• Work instruction
The output should be exactly the lines from the one containing "(230, 189) = (564, 566): yellow" through the last line of the records, and only those.

Colored object listings
============================================================
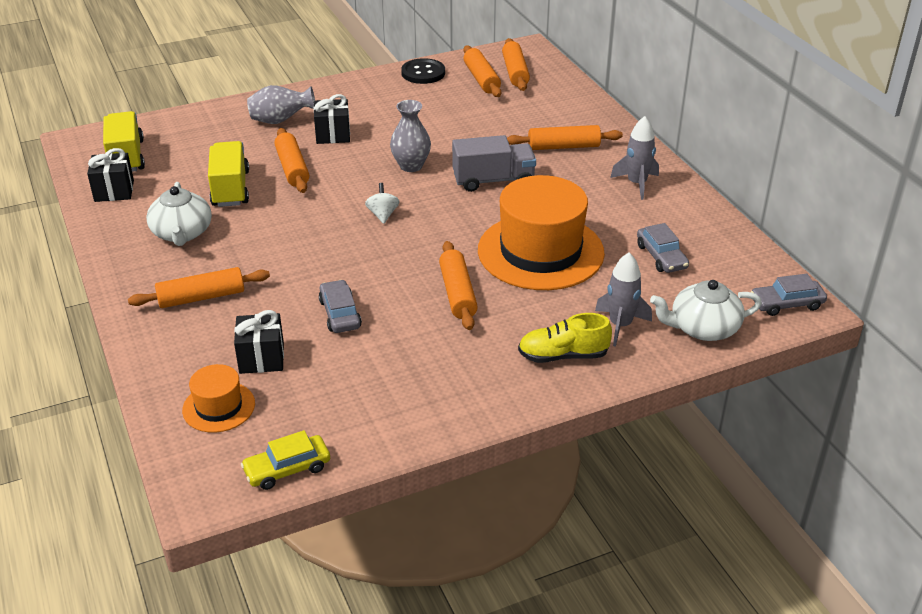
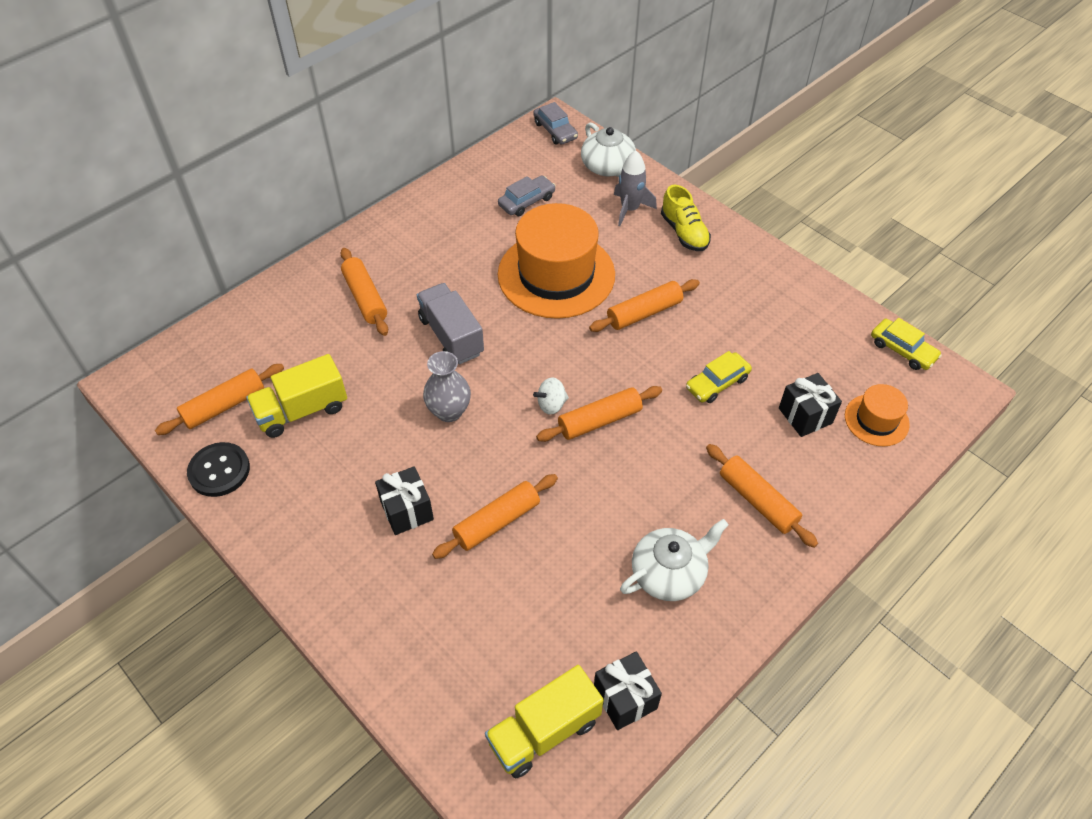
camera: 110 degrees left, 15 degrees up
(230, 189) = (564, 566): yellow truck -> yellow truck (302, 410)
(281, 121) = (390, 583): grey vase -> none
(340, 314) = (717, 383): grey car -> yellow car
(515, 72) = (199, 378): orange rolling pin -> orange rolling pin (600, 420)
(636, 184) = (417, 234): grey rocket -> none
============================================================
• Exercise response
(230, 189) = (564, 566): yellow truck -> yellow truck (302, 410)
(281, 121) = (390, 583): grey vase -> none
(340, 314) = (717, 383): grey car -> yellow car
(515, 72) = (199, 378): orange rolling pin -> orange rolling pin (600, 420)
(636, 184) = (417, 234): grey rocket -> none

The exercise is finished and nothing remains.